_AIM OF THE EXERCISE:_
From the line below that contains "IC2 pin ADD0: +9V -> AGND" to the line that contains "S2: button (+9V, N12) -> switch (+9V, N12)", repeat every line exactly, both ends included, and nothing else.

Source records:
►

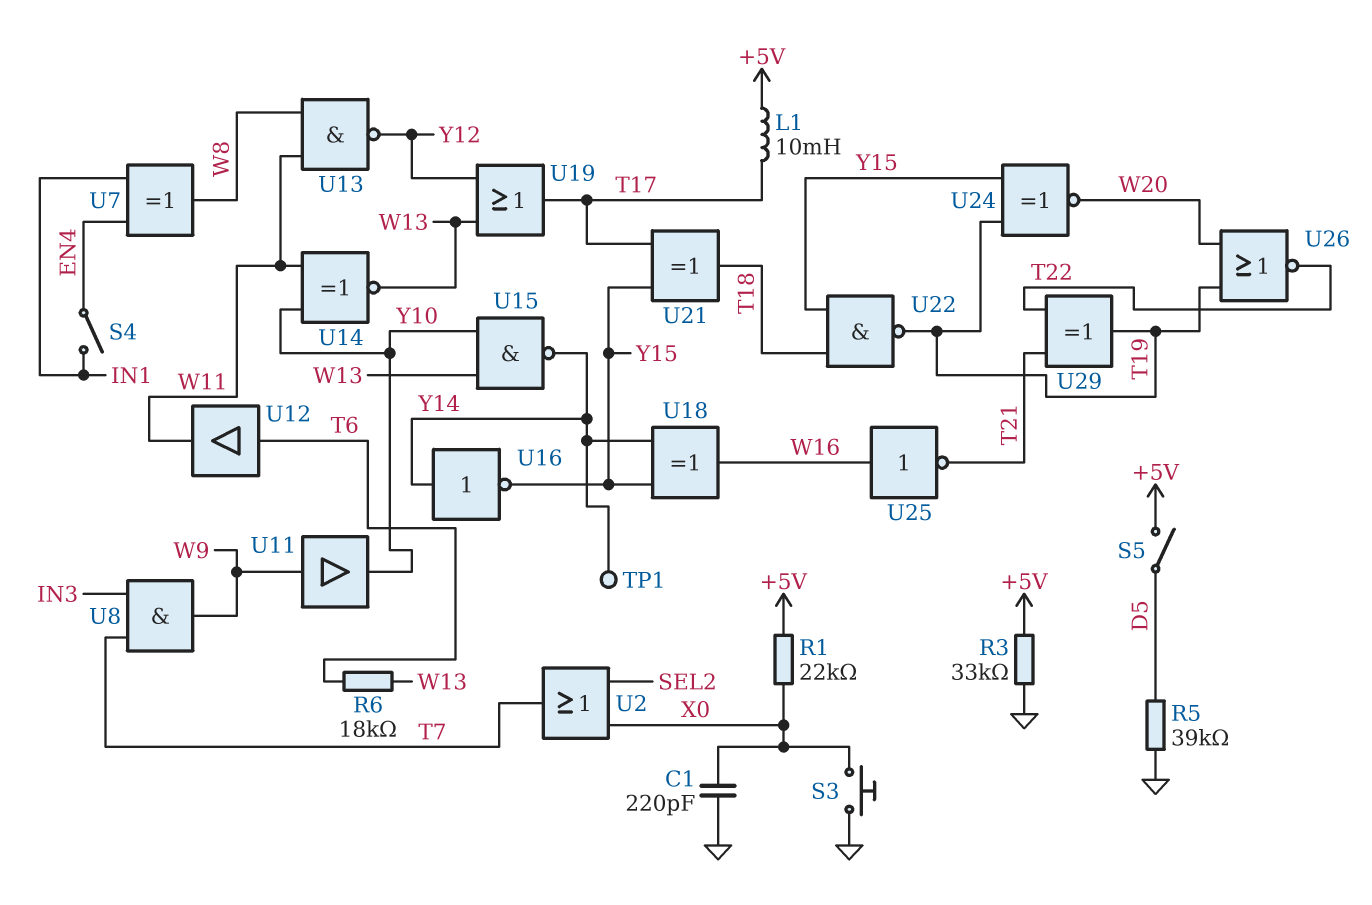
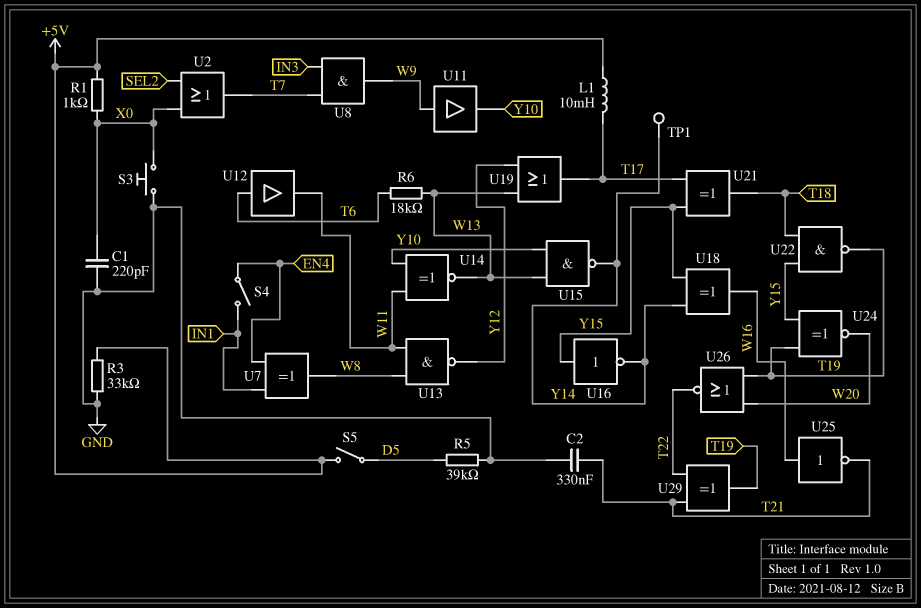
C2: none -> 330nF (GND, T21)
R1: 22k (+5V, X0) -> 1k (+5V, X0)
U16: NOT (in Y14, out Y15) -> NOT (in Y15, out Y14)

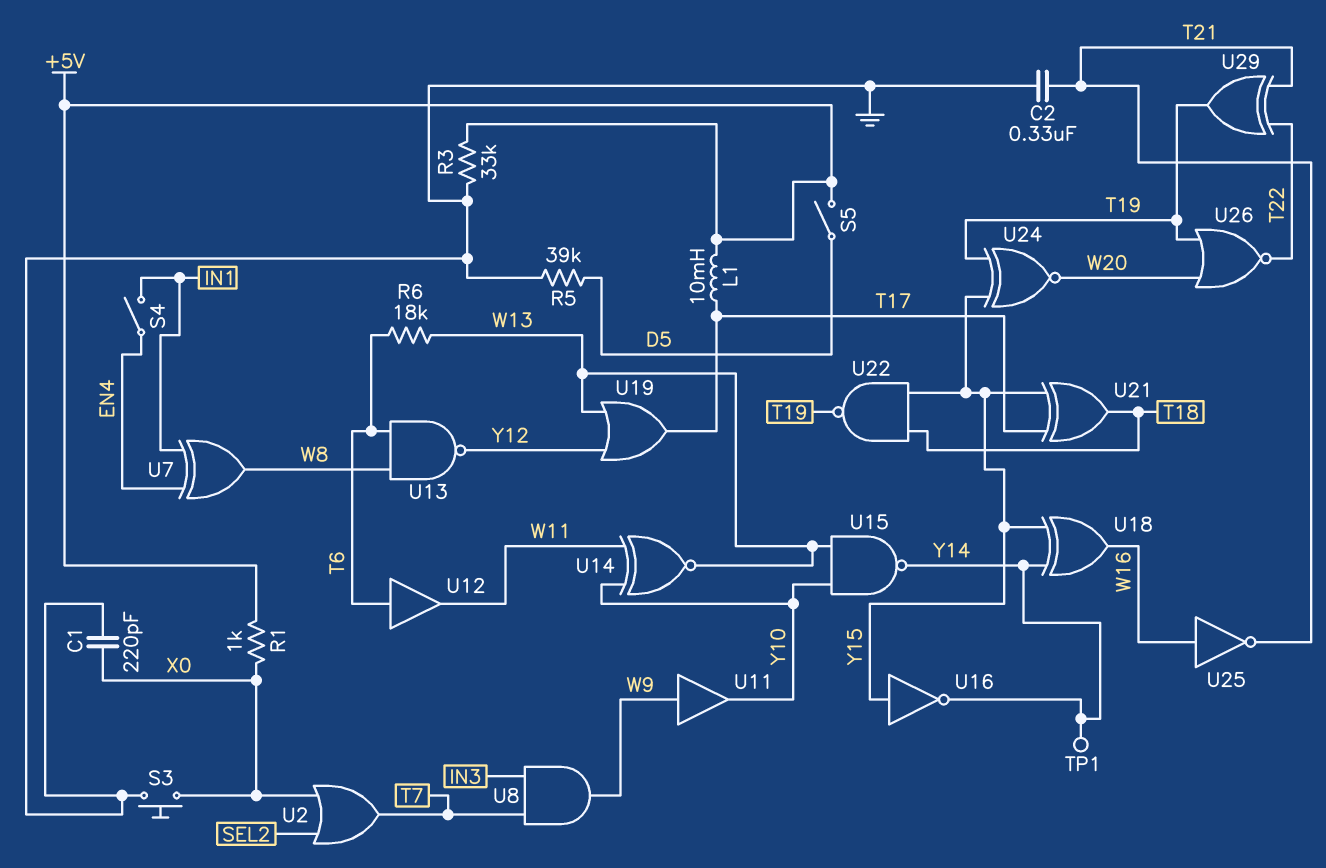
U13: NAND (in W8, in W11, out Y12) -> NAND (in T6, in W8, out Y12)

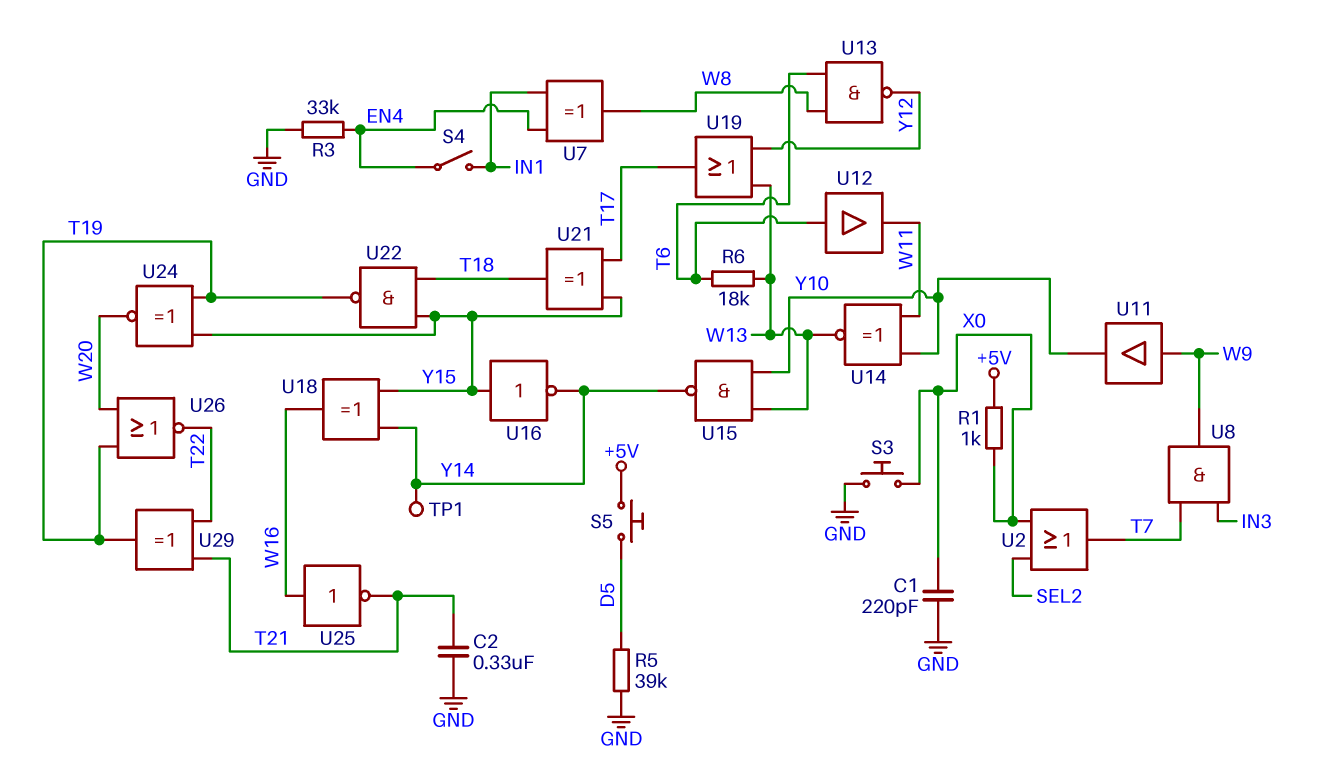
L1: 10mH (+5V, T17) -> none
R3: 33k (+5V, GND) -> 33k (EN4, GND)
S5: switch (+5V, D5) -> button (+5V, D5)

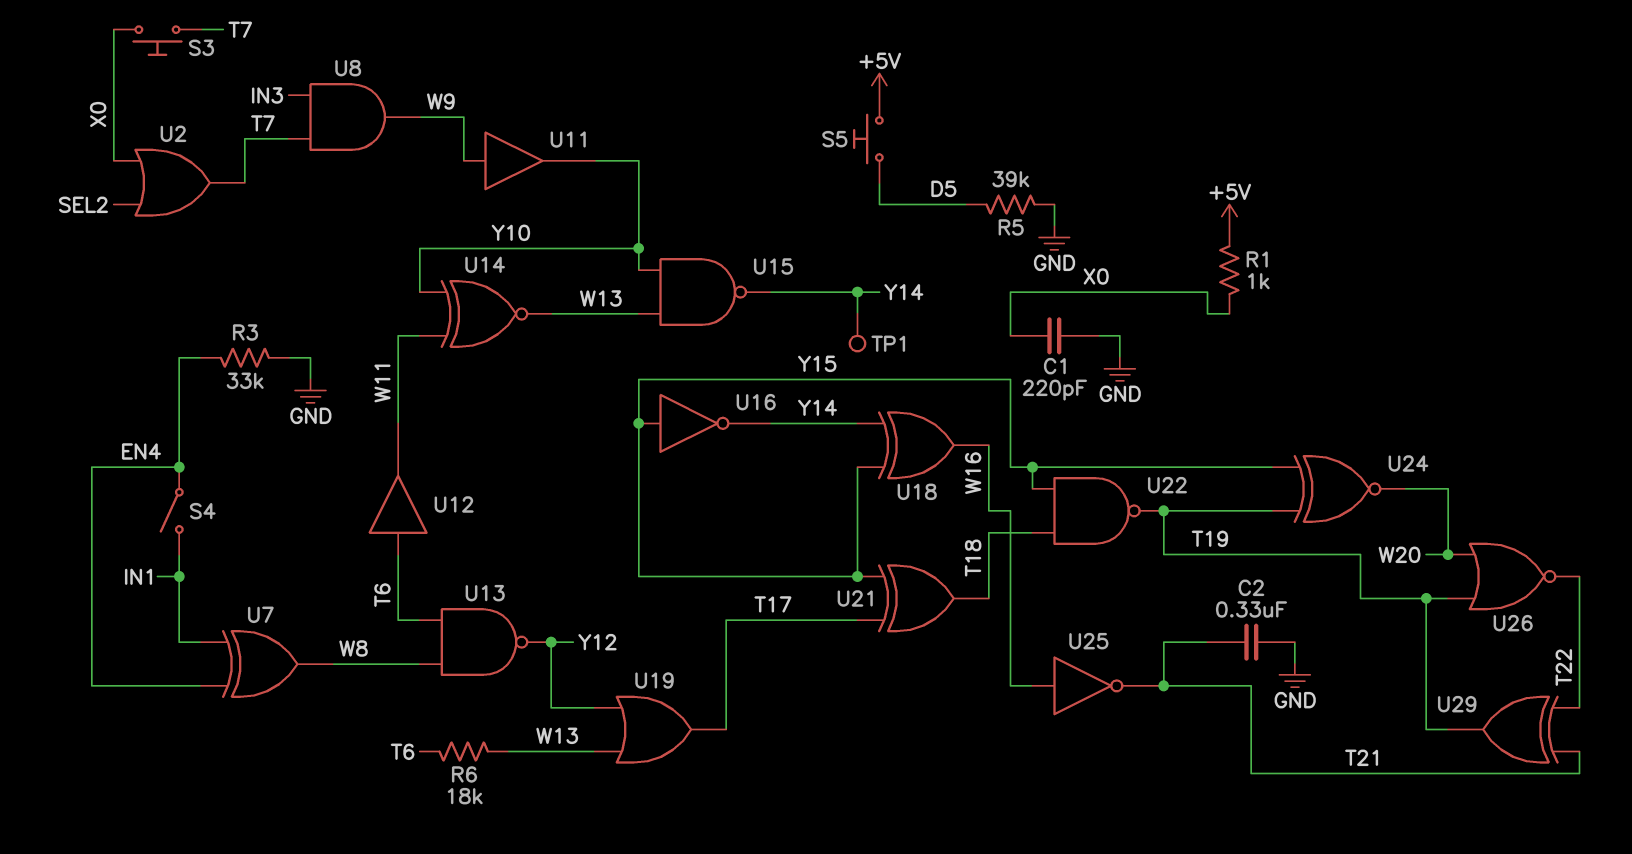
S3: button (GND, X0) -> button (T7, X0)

◄
►

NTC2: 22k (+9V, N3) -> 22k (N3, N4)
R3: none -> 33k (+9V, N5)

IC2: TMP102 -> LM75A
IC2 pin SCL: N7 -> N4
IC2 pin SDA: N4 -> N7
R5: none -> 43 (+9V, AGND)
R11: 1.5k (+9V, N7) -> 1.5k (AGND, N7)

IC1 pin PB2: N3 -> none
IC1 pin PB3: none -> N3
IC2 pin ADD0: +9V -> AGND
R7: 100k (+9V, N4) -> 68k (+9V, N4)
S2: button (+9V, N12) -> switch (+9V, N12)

◄

_SOLUTION FOR THIS EXERCISE:_
IC2 pin ADD0: +9V -> AGND
R7: 100k (+9V, N4) -> 68k (+9V, N4)
S2: button (+9V, N12) -> switch (+9V, N12)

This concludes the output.